[TASK TO COMPLETE] The answer should be each line of the records that contains the word "white"; please copy them all.

**** RECORDED INFORMATION ****

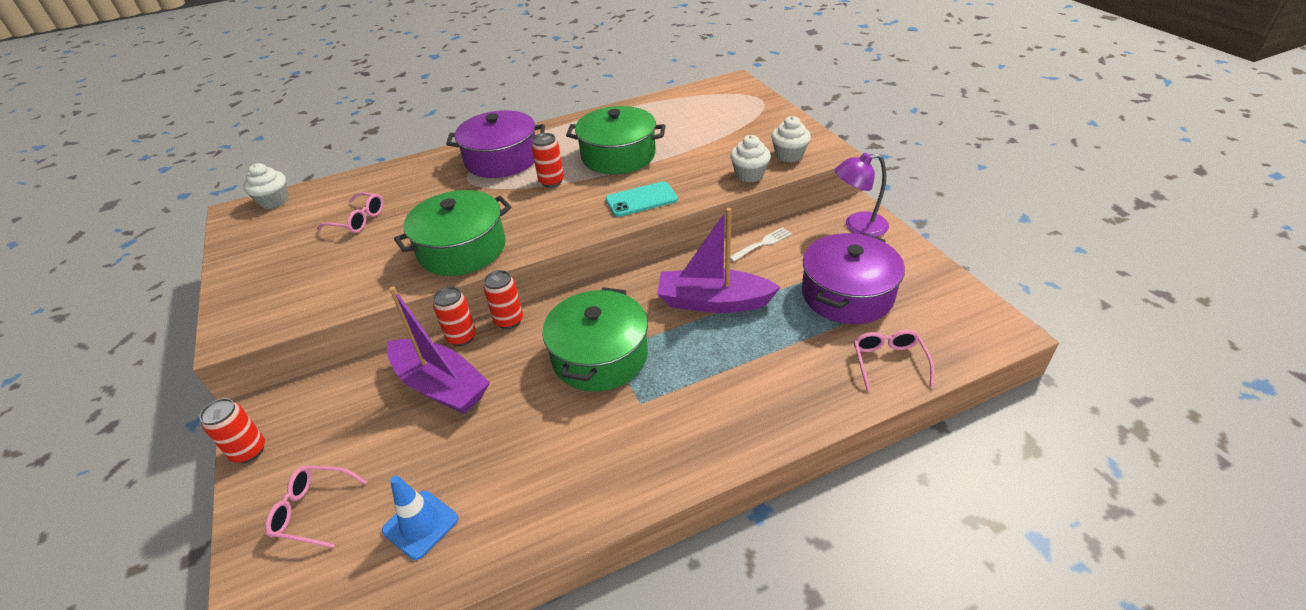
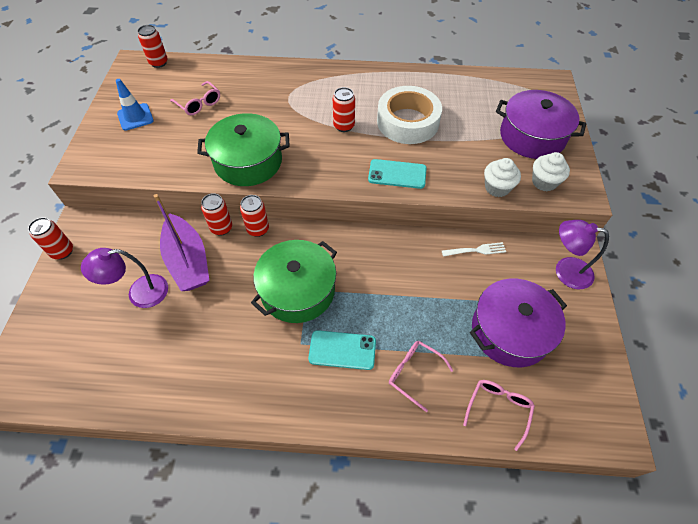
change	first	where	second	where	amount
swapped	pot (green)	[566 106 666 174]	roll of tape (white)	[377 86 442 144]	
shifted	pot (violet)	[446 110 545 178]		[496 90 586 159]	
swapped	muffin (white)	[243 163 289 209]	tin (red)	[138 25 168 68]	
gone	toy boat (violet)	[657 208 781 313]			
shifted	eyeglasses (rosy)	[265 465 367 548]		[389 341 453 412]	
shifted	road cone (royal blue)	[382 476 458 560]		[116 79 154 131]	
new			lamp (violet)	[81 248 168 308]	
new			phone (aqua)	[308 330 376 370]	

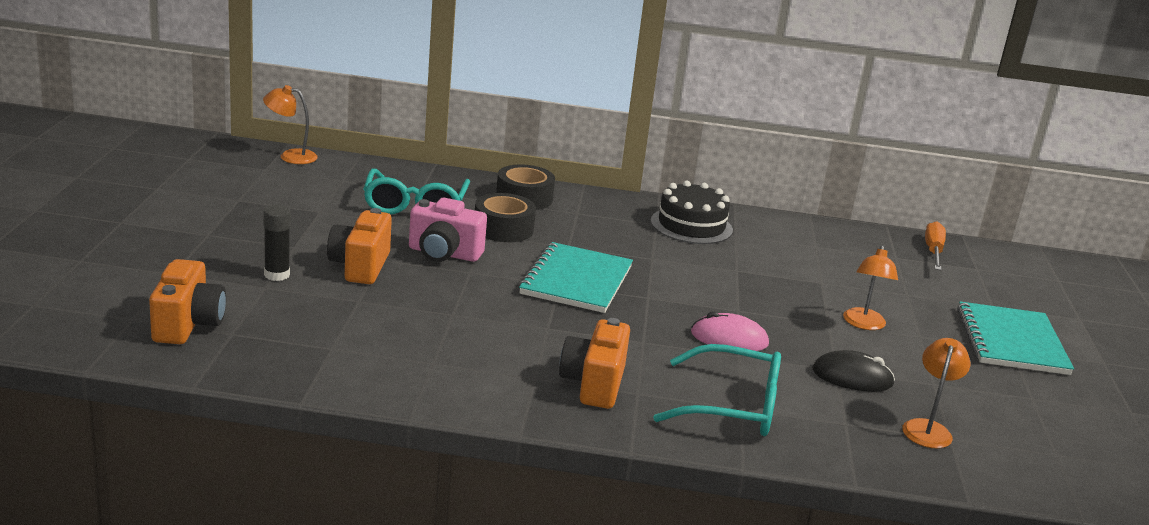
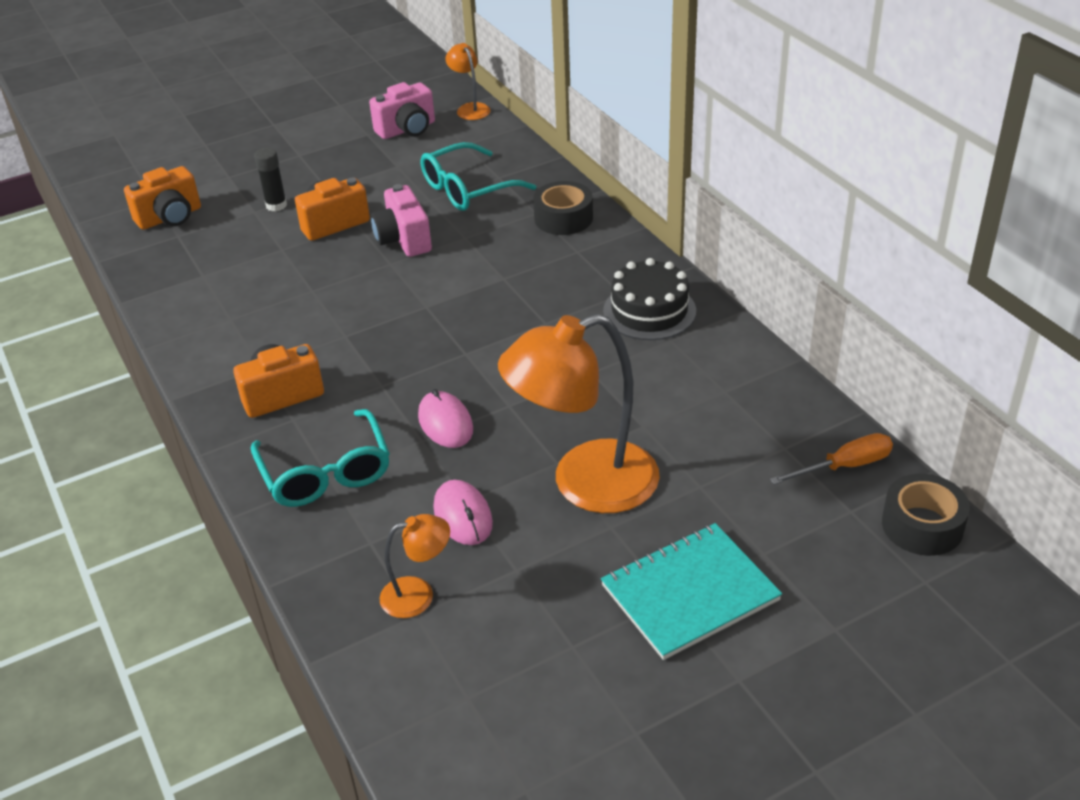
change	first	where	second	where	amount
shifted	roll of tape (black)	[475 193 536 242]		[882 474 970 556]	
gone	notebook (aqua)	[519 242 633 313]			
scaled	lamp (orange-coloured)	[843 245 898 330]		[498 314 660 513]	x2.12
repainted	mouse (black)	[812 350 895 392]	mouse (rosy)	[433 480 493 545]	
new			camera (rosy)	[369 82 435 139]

****

[ANSWER SPACE]
swapped	pot (green)	[566 106 666 174]	roll of tape (white)	[377 86 442 144]	
swapped	muffin (white)	[243 163 289 209]	tin (red)	[138 25 168 68]	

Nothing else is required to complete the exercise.